Nothing but the lines from the one containing "Disk 897: [1109,392,1141,414]" through the last line of the entries should appear in the output, each verbatim.

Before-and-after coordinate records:
⟨
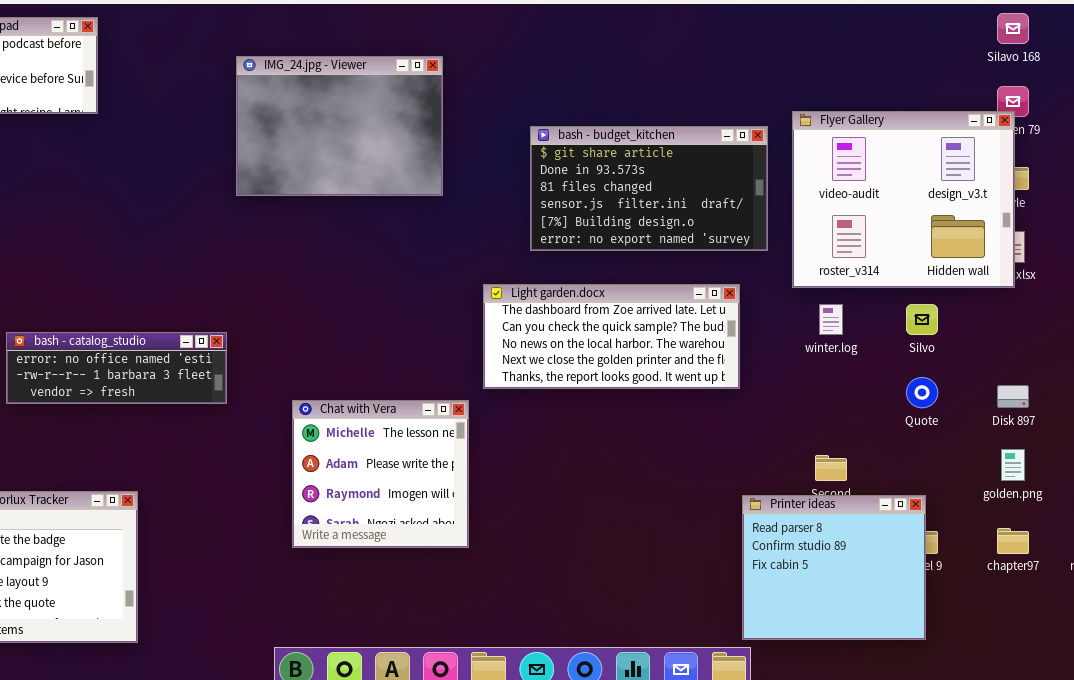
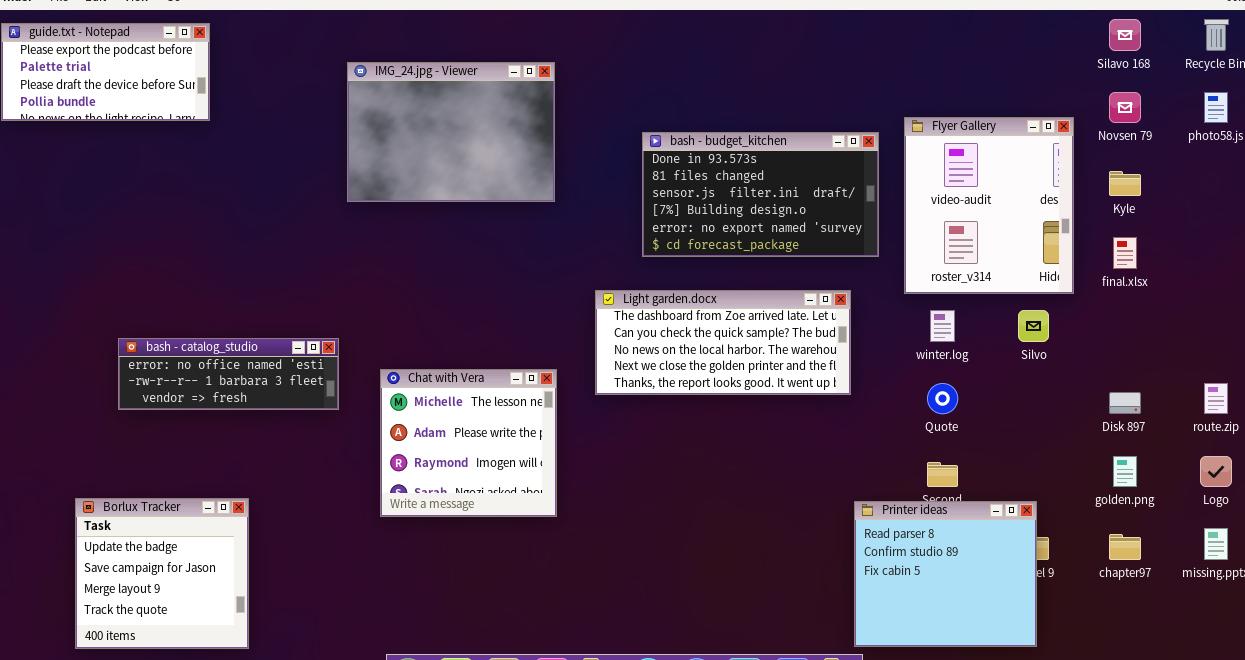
Flyer Gallery: [792,111,1015,288] -> [904,117,1074,294], resized
bash - budget_kitchen: [530,126,768,251] -> [642,132,879,257], scrolled down 1 row
Quote: [906,377,938,408] -> [927,383,958,414], moved
Chat with Vera: [292,400,469,548] -> [380,369,557,517], moved

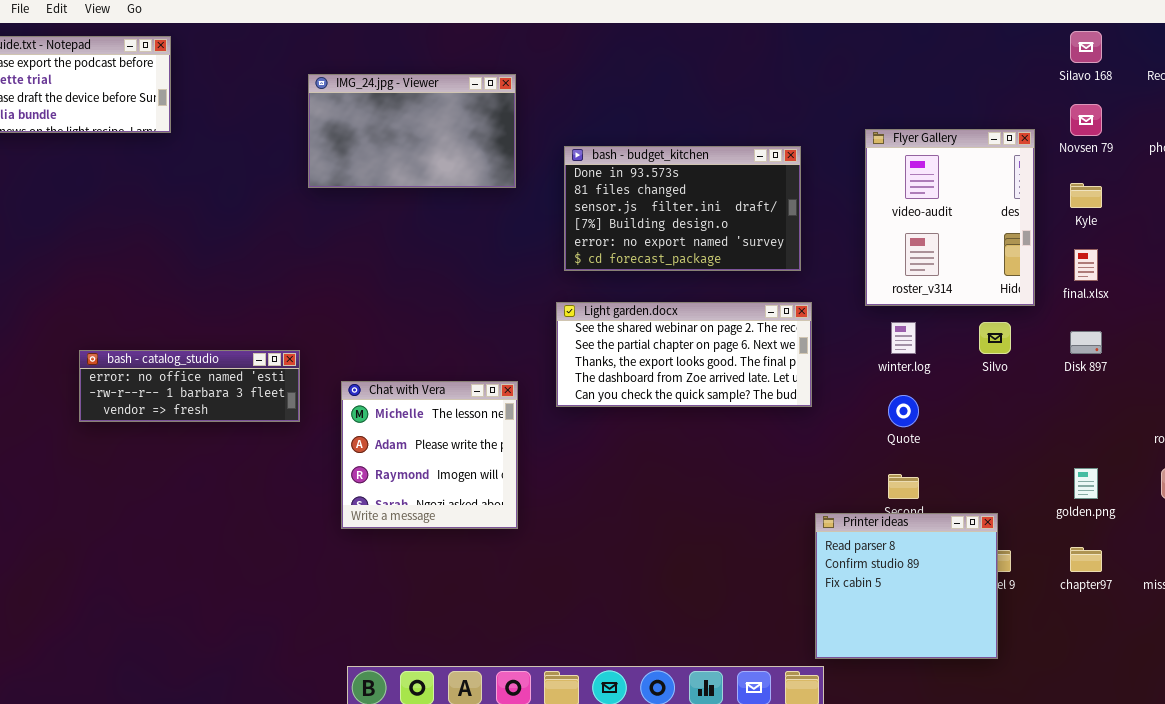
IMG_24.jpg - Viewer: [347,62,555,202] -> [308,74,516,188], resized
bash - budget_kitchen: [642,132,879,257] -> [564,146,801,271], moved
Light garden.docx: [595,290,851,395] -> [556,302,812,407], scrolled up 3 rows
Disk 897: [1109,392,1141,414] -> [1070,331,1102,354], moved
Borlux Tracker: [75,498,249,649] -> none, closed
⟩
Solution for this problem:
Disk 897: [1109,392,1141,414] -> [1070,331,1102,354], moved
Borlux Tracker: [75,498,249,649] -> none, closed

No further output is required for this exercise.